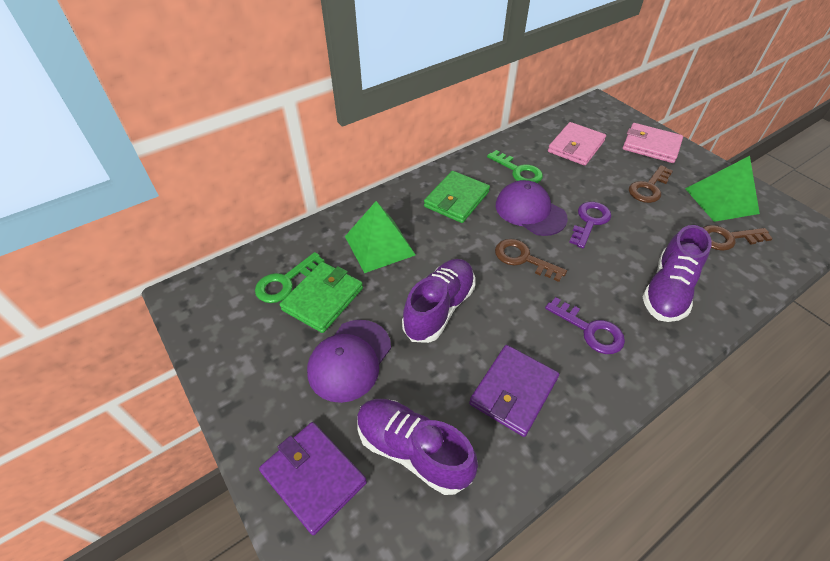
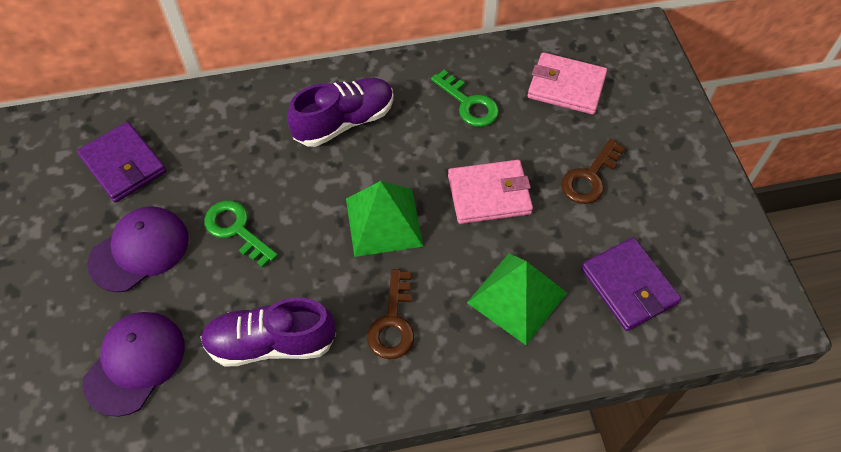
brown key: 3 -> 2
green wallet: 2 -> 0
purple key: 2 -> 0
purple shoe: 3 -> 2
...
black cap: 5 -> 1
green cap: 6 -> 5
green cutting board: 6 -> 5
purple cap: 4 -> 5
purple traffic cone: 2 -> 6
--
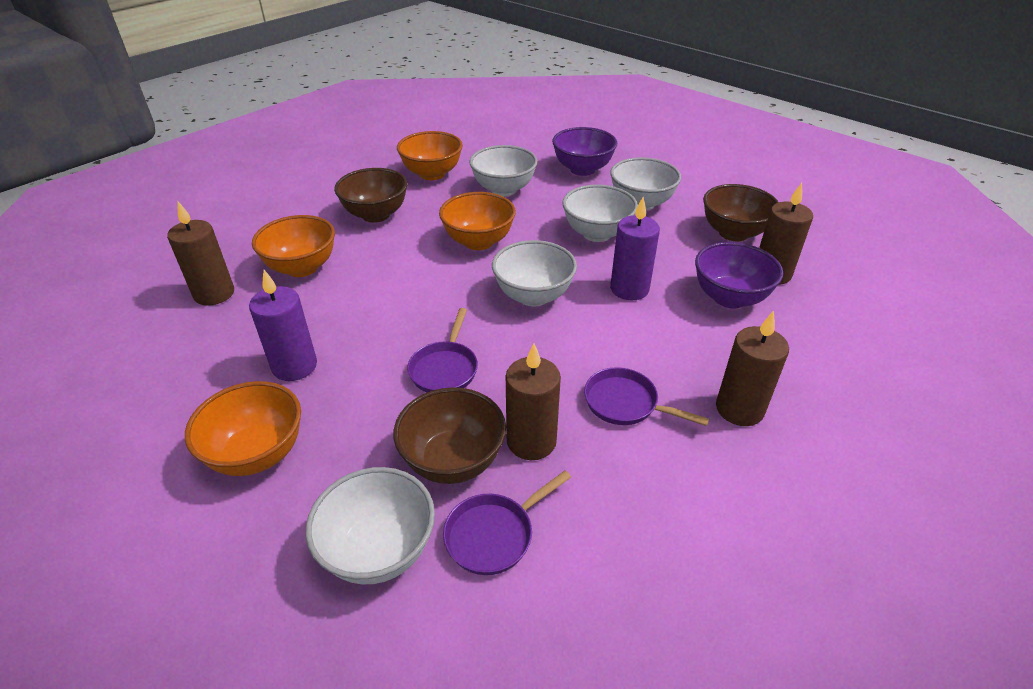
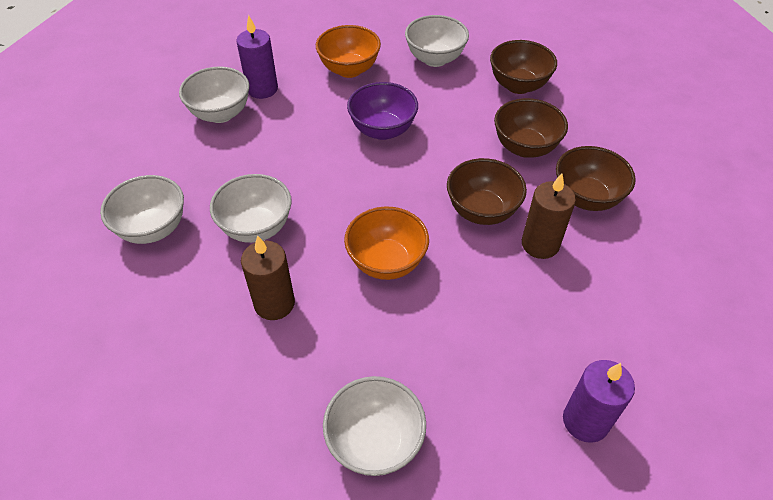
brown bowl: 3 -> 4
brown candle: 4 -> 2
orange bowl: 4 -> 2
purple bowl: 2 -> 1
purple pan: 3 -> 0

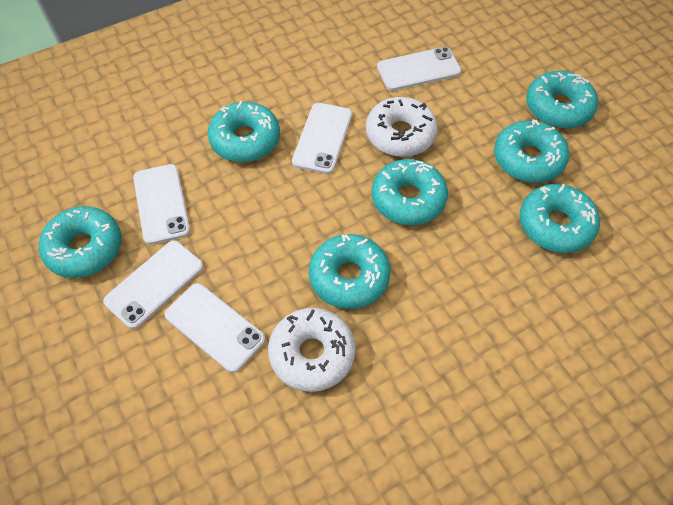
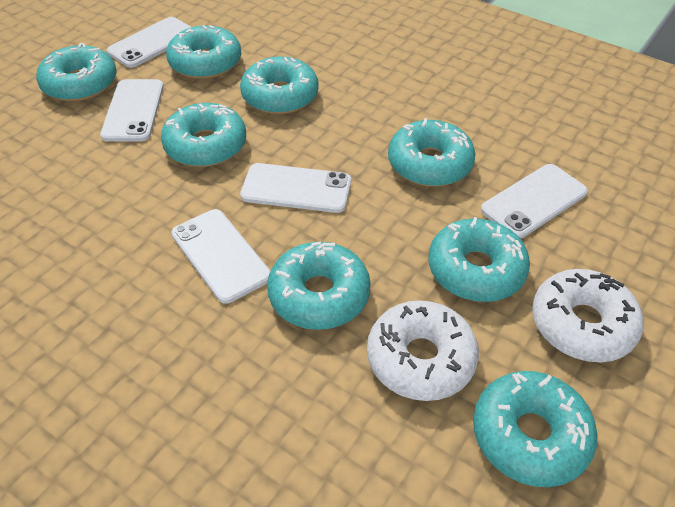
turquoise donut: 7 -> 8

Task brief ▸ Look through the records and count each line that holds "brown". Write only the total.

Answer section ▸ 3